(What this task involves):
Locate each line in the entries below that contains the string "kern" and copy those lines out. Treat uppercase and lowercase as different.

[Stored records]
— BEGIN —

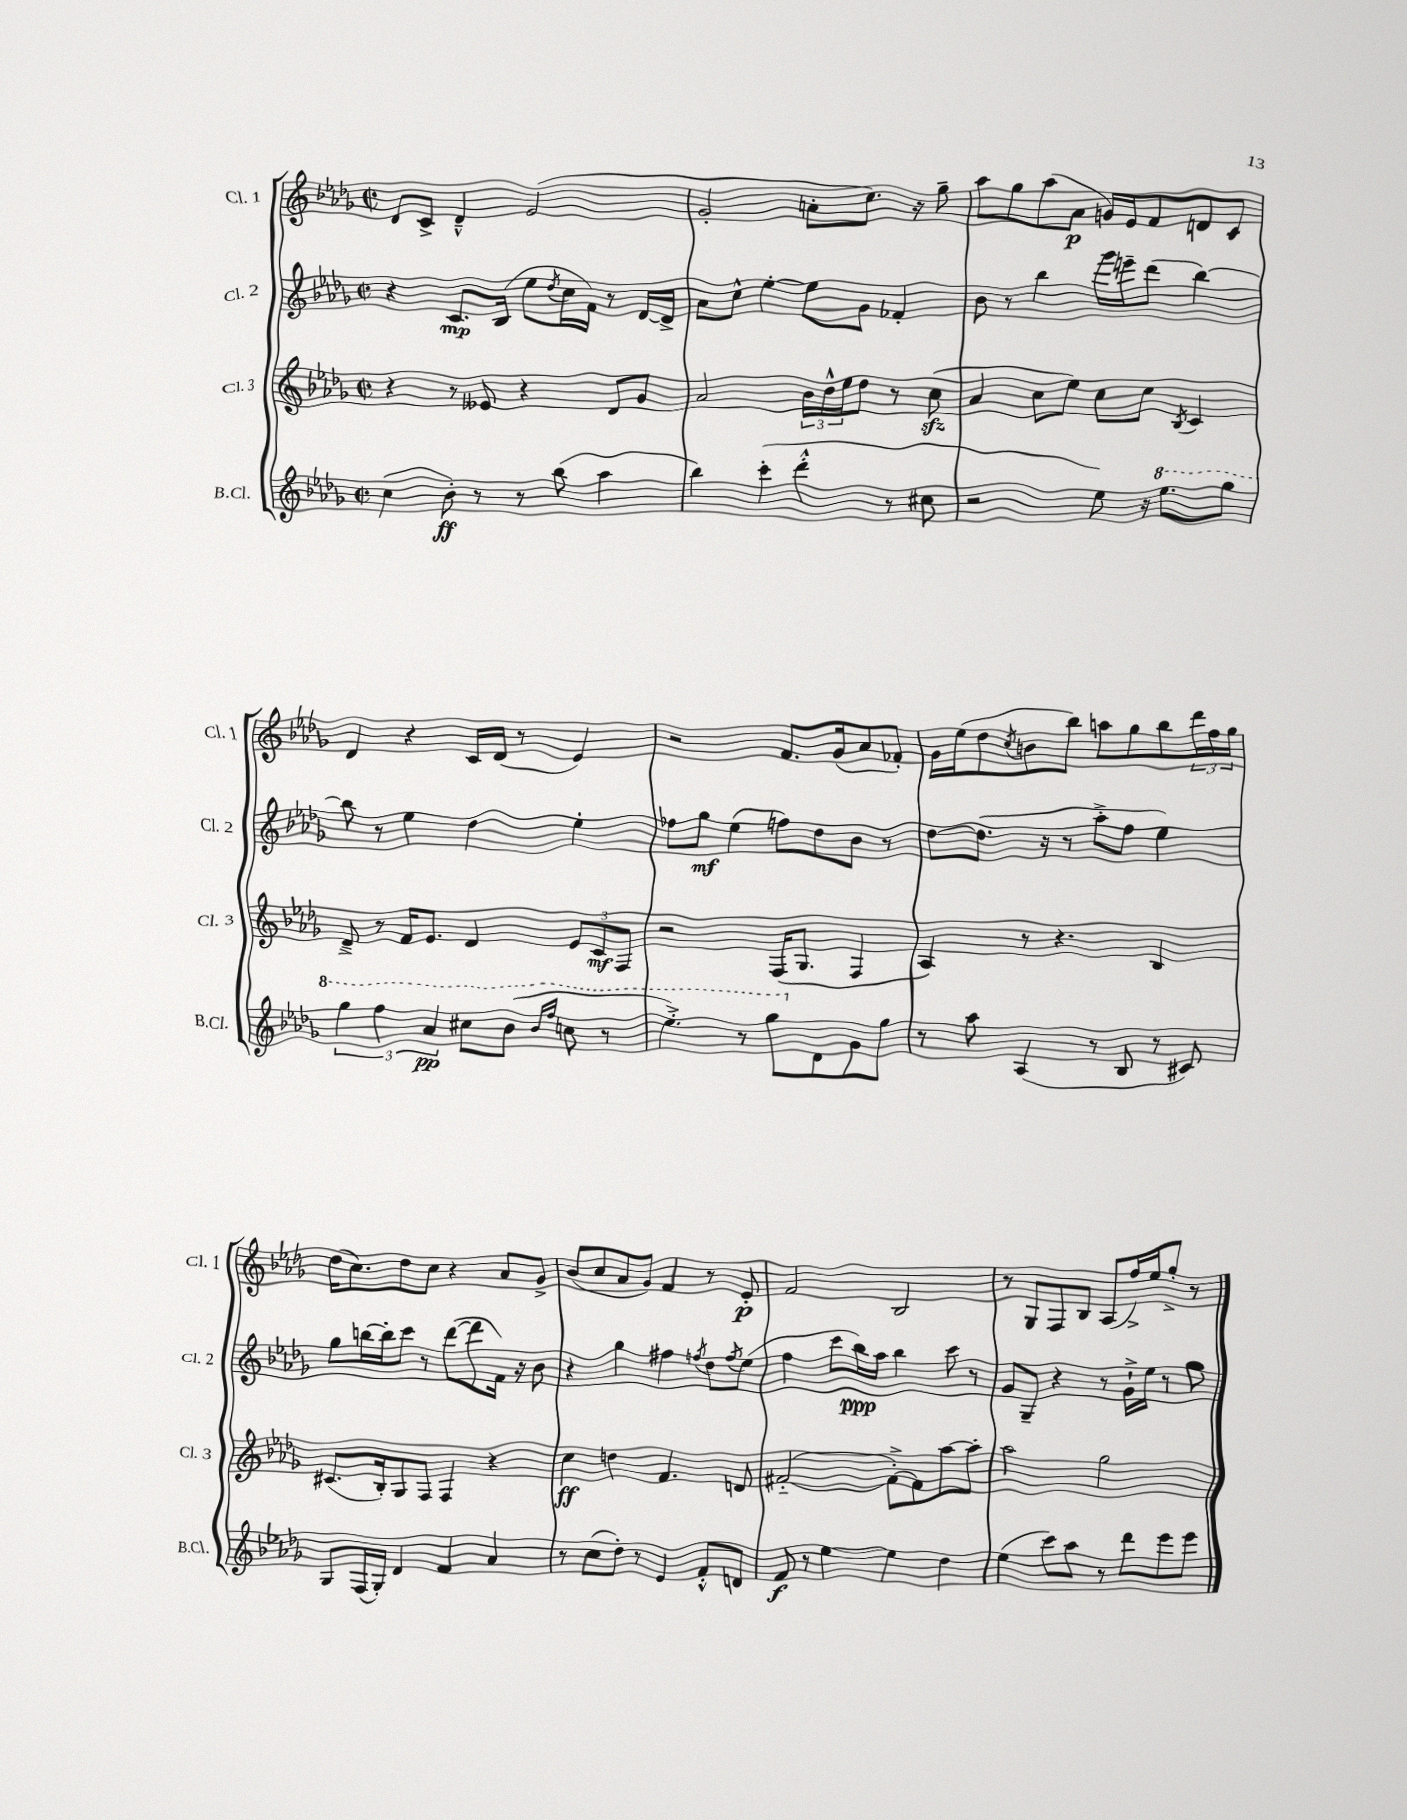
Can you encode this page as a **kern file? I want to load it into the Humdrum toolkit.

**kern	**kern	**kern	**kern
*staff4	*staff3	*staff2	*staff1
*clefG2	*clefG2	*clefG2	*clefG2
*k[b-e-a-d-g-]	*k[b-e-a-d-g-]	*k[b-e-a-d-g-]	*k[b-e-a-d-g-]
*M2/2	*M2/2	*M2/2	*M2/2
*met(c|)	*met(c|)	*met(c|)	*met(c|)
(4cc	4r	4r	8d-
.	.	.	8c^
8b-')	8r	8.c	4d-~^^
8r	8e--	.	.
.	.	(16B-	.
8r	4r	8ee-	(2e-
.	.	8qdd-	.
(8bb-	.	16cc	.
.	.	16f)	.
4aa-	8d-	8r	.
.	8g-	[16d-	.
.	.	16d-^]	.
=	=	=	=
4bb-)	2a-	8a-	2g-'
.	.	8cc^^	.
(4ccc'	.	[4ee-'	.
4ddd-'^^	24b-	8ee-]	8a'
.	24dd-^^	.	.
.	24ee-	.	.
.	8dd-	8g-	8.cc)
8r	8r	4f-'	.
.	.	.	16r
8cc#	(8cc	.	8gg-~
=	=	=	=
2r	4a-	8b-	8aa-
.	.	8r	8gg-
.	8cc	4bb-	(8aa-
.	8ee-)	.	8a-
8ee-)	8cc	16ggg-	16g)
.	.	16eee~	16e-
16r	8cc	(8ddd-	8f
8.eee-	.	.	.
.	8qB-	.	.
.	4c	[4bb-)	8d
8ggg-	.	.	8c
=	=	=	=
6ggg-	8d-~^	8bb-]	4d-
.	8r	8r	.
6fff	.	.	.
.	16f	4ee-	4r
.	8.e-	.	.
6aa-	.	.	.
8ccc#	4d-	4dd-	16c
.	.	.	(16d-
(8bb-	.	.	8r
16qqbb-	.	.	.
16qqfff	.	.	.
8ccc	12e-	4ee-'	4e-)
.	12c	.	.
8r	.	.	.
.	12F	.	.
=	=	=	=
4.eee-'^)	2r	8ff-	2r
.	.	8gg-	.
.	.	(4ee-	.
8r	.	.	.
8ggg-	(16F	8ff)	8.f
.	8.G-	.	.
8d-	.	8dd-	.
.	.	.	(16g-
8g-	4F	8b-	8a-
8gg-	.	8r	8f-')
=	=	=	=
8r	4A-)	[8dd-	16g-
.	.	.	(16ee-
8aa-	.	(8.dd-]	8dd-
.	.	.	8qcc
(4A-	8r	.	8b
.	.	16r	.
.	4.r	8r	8bb-)
8r	.	8aa-'^	8aa
8B-	.	8ff	8gg-
8r	4B-	4ee-)	8bb-
8c#)	.	.	24ddd-
.	.	.	24ff
.	.	.	24gg-
=	=	=	=
8G-	(8.c#	8gg-	(16dd-
.	.	.	8.cc)
(16F	.	[16bb	.
16G-')	16B-')	16bb']	.
4d-	8G-	8ccc	8dd-
.	8F	8r	8cc
4f	4F	([8ddd-	4r
.	.	8ddd-]	.
4a-	4r	16f)	8a-
.	.	16r	.
.	.	8b-	8g-^
=	=	=	=
8r	4cc	4r	(8b-
(8cc	.	.	8cc
8dd-')	4dd	4gg-	8a-
8r	.	.	8g-)
4e-	4.f	4ff#	4f
.	.	8qff	.
8f'^^	.	8dd-	8r
.	.	8qff	.
8d	8d	(8ee-	8e-'
=	=	=	=
8f	([2f#'~	4ff	2f
8r	.	.	.
[4ee-	.	8ccc	.
.	.	16bb-)	.
.	.	16aa-	.
4ee-]	8f#'^_)	4bb-	2B-
.	8f#]	.	.
4dd-	[8aa-	8ccc	.
.	8aa-']	8r	.
=	=	=	=
(4ee-	2aa-	8g-	8r
.	.	8G-~	8G-
8ccc)	.	4r	8F
8aa-	.	.	8B-
8r	2gg-	8r	(8A-
8ddd-	.	16g-`^	16ff^)
.	.	16ee-	16ee-
8eee-	.	8r	8gg-'^
8eee-	.	8gg-	8r
==	==	==	==
*-	*-	*-	*-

— END —

(Response to the task):
Can you encode this page as a **kern file? I want to load it into the Humdrum toolkit.
**kern	**kern	**kern	**kern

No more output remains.